◆ Work to be completed ◆
Which lines of the entries contain the string "eraser"? Please find them and copy them.

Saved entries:
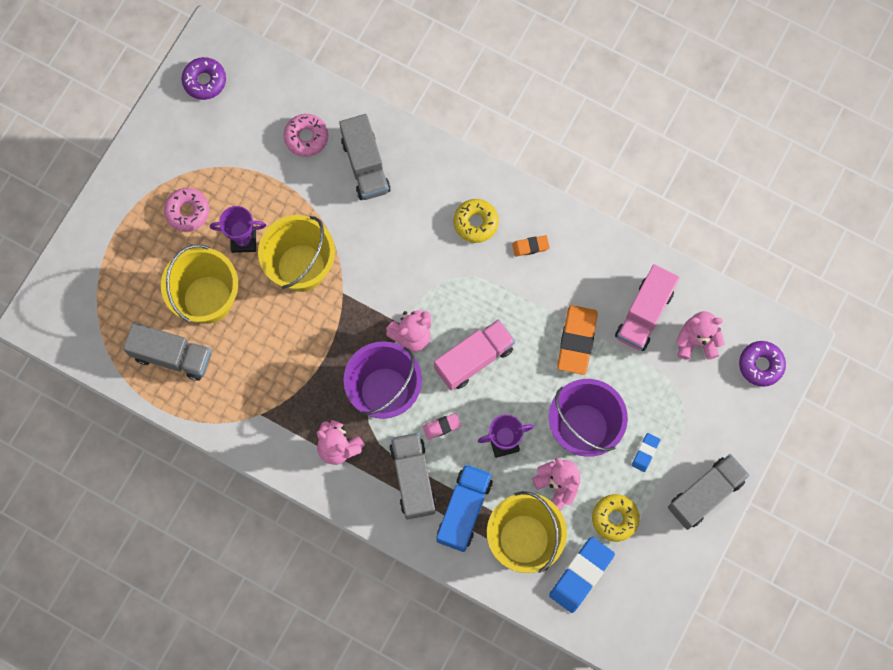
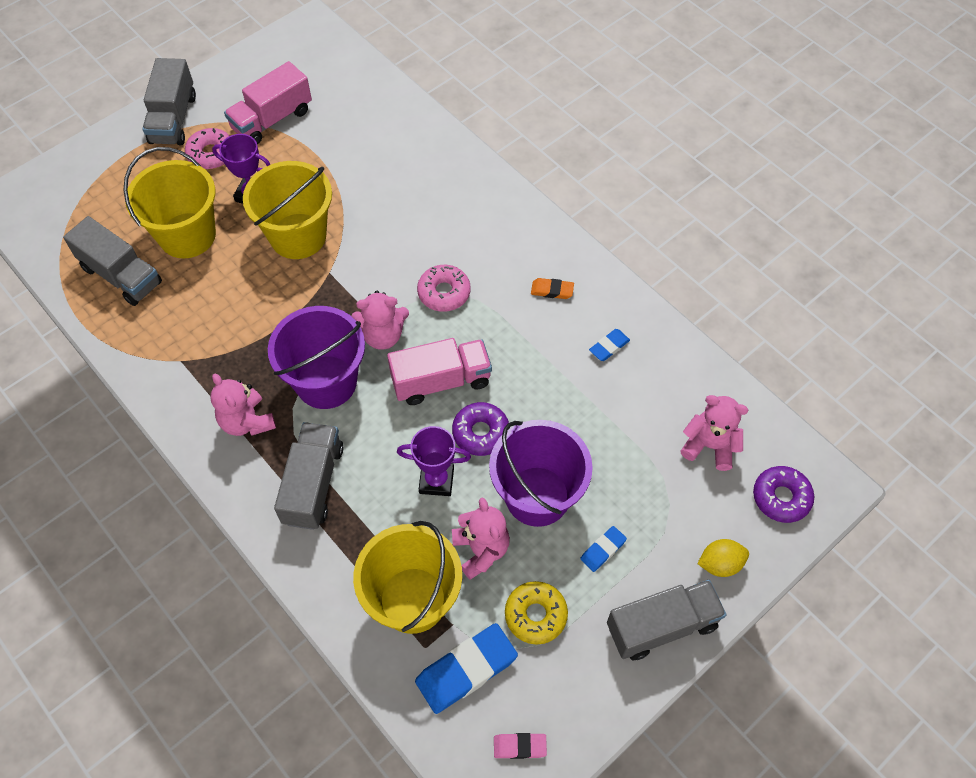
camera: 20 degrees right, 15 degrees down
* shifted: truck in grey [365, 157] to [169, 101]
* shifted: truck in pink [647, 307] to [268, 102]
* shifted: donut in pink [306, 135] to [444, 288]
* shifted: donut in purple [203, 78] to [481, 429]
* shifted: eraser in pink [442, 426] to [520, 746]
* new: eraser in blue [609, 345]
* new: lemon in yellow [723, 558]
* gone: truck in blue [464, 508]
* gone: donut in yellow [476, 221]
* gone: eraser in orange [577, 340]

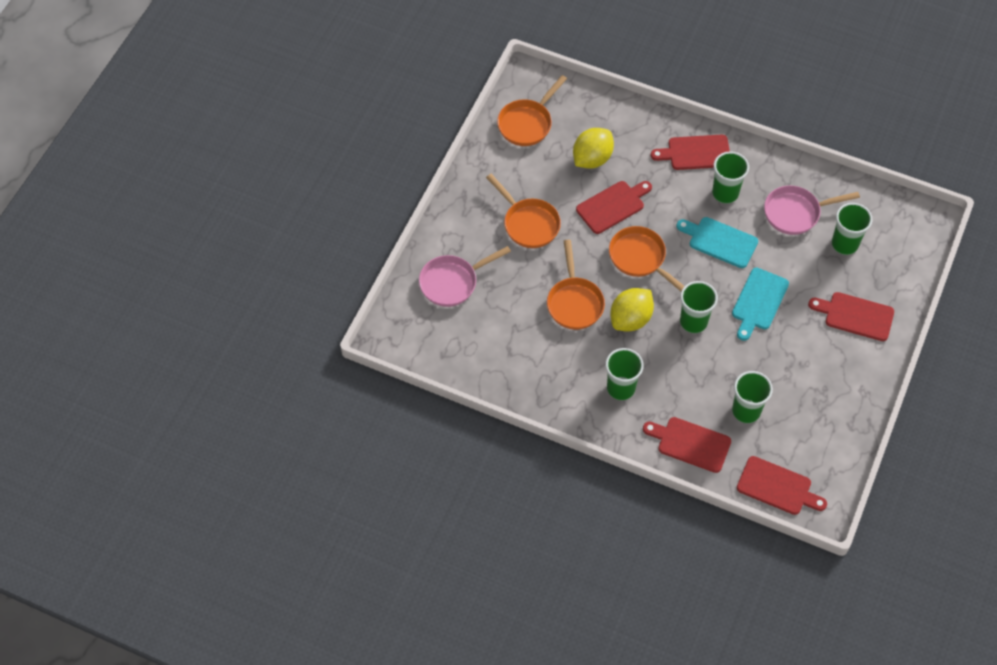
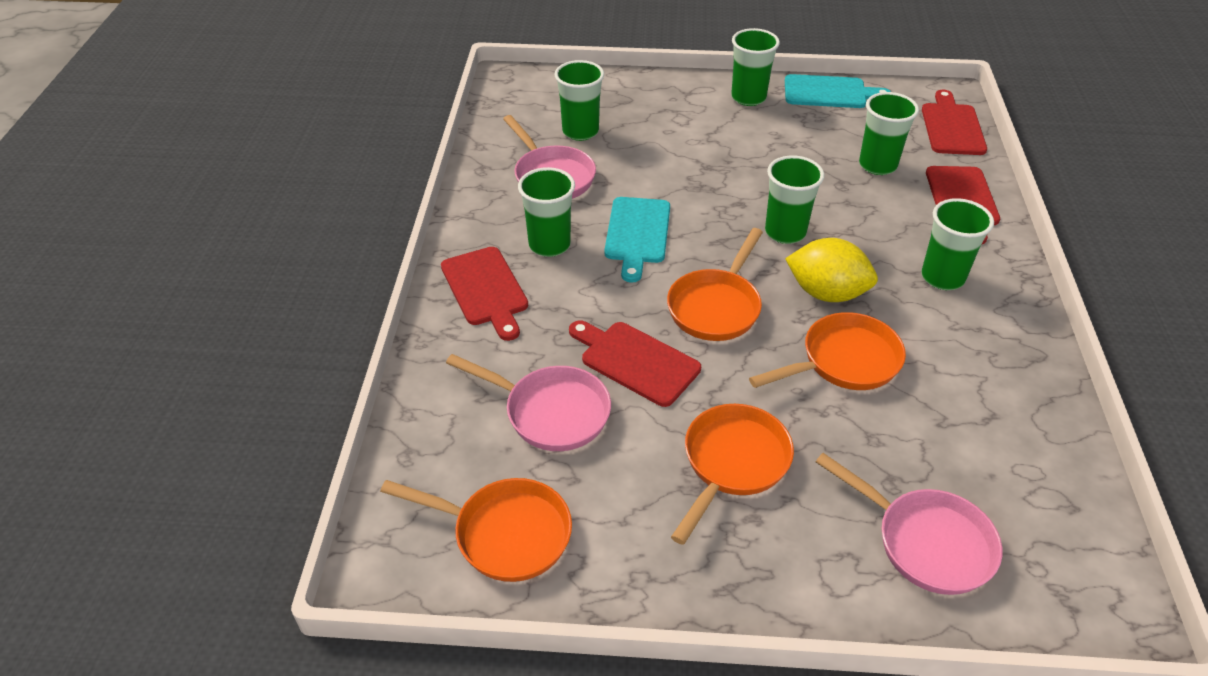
camera: 110 degrees left, 15 degrees down
* swapped: lemon in yellow [593, 148] to pan in pink [528, 402]
* new: cup in green [755, 67]
* shifted: cutting board in turquoise [760, 304] to [838, 91]
* gone: cutting board in red [851, 316]

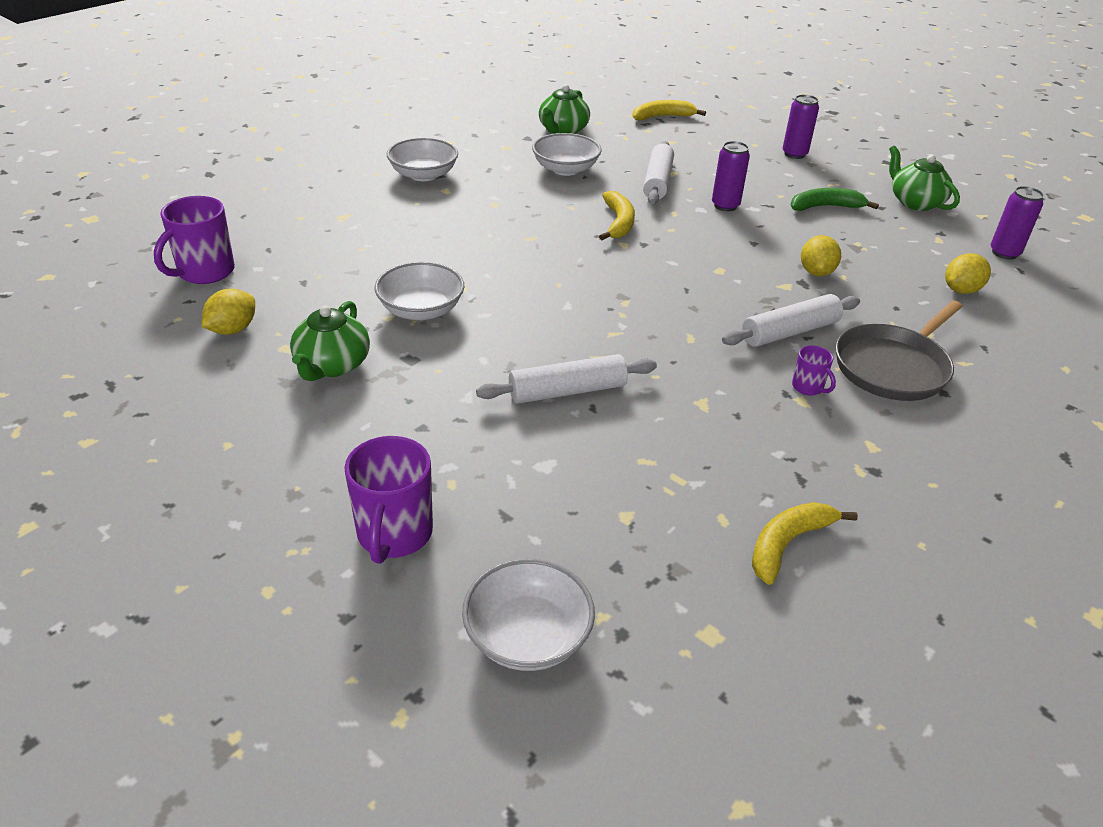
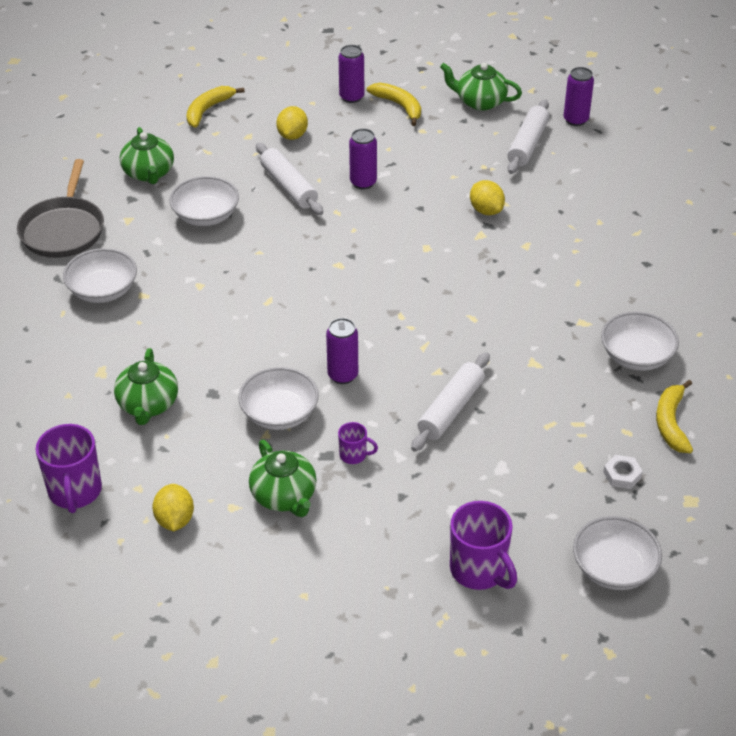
camera: 40 degrees left, 5 degrees up
* shifted: pan in grey [899, 351] to [60, 208]
* new: teapot in green [146, 386]
* shifted: lemon in yellow [968, 273] to [292, 123]
* new: can in purple [342, 351]
* shifted: mug in purple [814, 370] to [358, 443]
* shifted: banana in yellow [617, 215] to [394, 104]
* shifted: rolling pin in white [791, 320] to [528, 136]
* new: bowl in white [640, 341]
* new: nut in white [623, 472]
* gone: banana in green [834, 199]

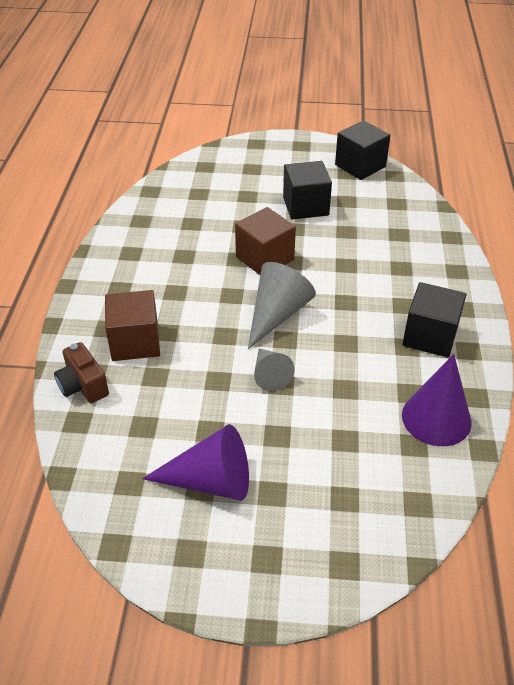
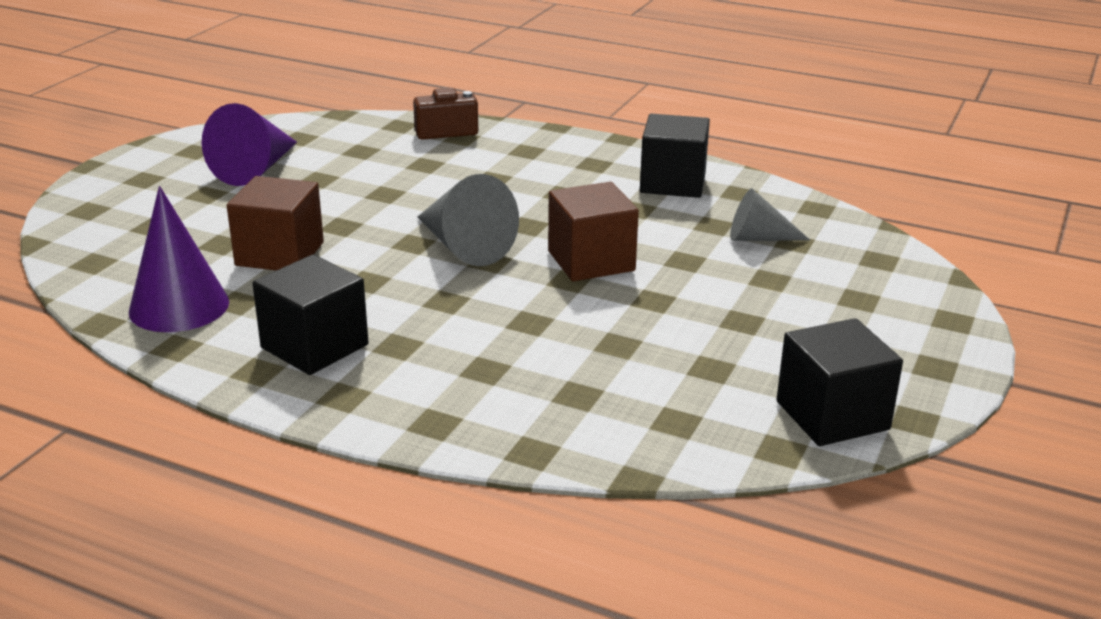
camera: 110 degrees right, 15 degrees down
* shifted: cube in brown [132, 325] to [275, 223]
* shifted: cube in black [307, 190] to [675, 156]
* shifted: cone in grey [274, 370] to [770, 215]

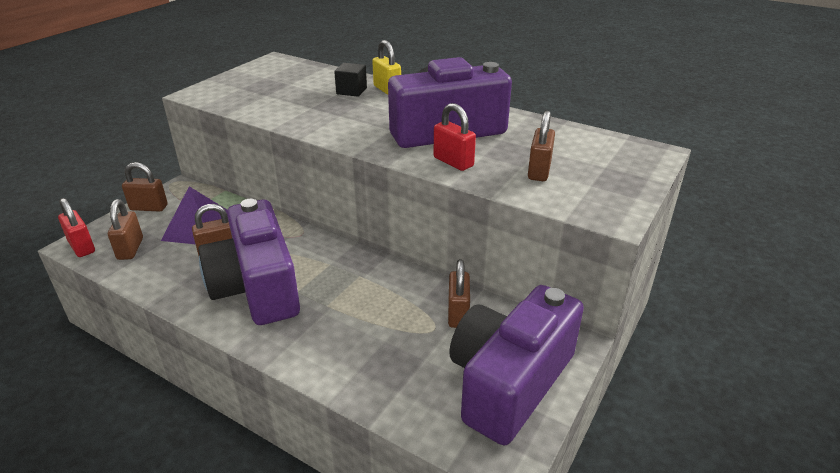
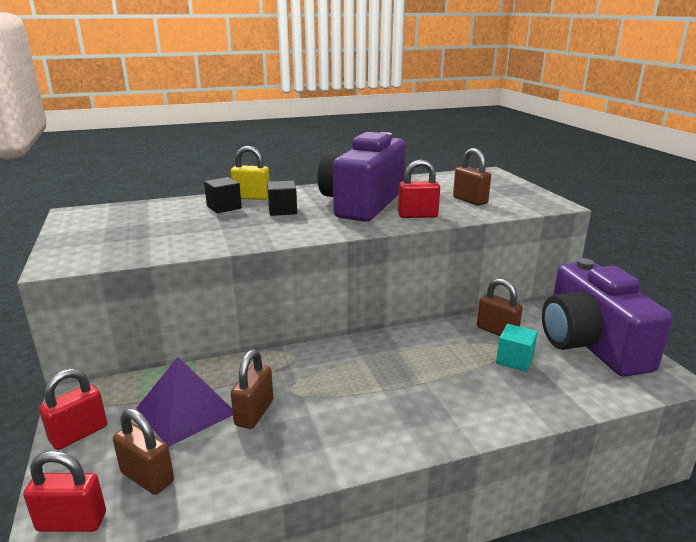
camera: 50 degrees left, 10 degrees down
* repainted: padlock in brown [145, 186] to padlock in red [73, 409]
* new: cube in black [282, 198]
* new: cube in turquoise [517, 348]
* gone: camera in purple [249, 262]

◆ Task solution ◆
* shifted: eraser in pink [442, 426] to [520, 746]
* new: eraser in blue [609, 345]
* gone: eraser in orange [577, 340]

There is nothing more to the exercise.